### TASK TO COMPLETE
Check each line of the data below for the word "cross", then extract the ones that have it.

### DATASET RECORDS
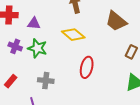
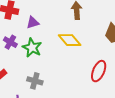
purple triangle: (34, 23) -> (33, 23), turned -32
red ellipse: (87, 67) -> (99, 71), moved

---

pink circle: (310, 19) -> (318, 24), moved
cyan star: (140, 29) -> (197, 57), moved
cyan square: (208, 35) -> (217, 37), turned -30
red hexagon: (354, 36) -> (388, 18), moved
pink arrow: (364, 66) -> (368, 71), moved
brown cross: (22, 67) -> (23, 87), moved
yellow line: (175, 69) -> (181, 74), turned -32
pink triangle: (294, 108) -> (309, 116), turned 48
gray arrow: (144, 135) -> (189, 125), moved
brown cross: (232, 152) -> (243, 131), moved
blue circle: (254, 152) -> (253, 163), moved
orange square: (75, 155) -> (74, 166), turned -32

### TASK ANSWER
brown cross: (22, 67) -> (23, 87), moved
brown cross: (232, 152) -> (243, 131), moved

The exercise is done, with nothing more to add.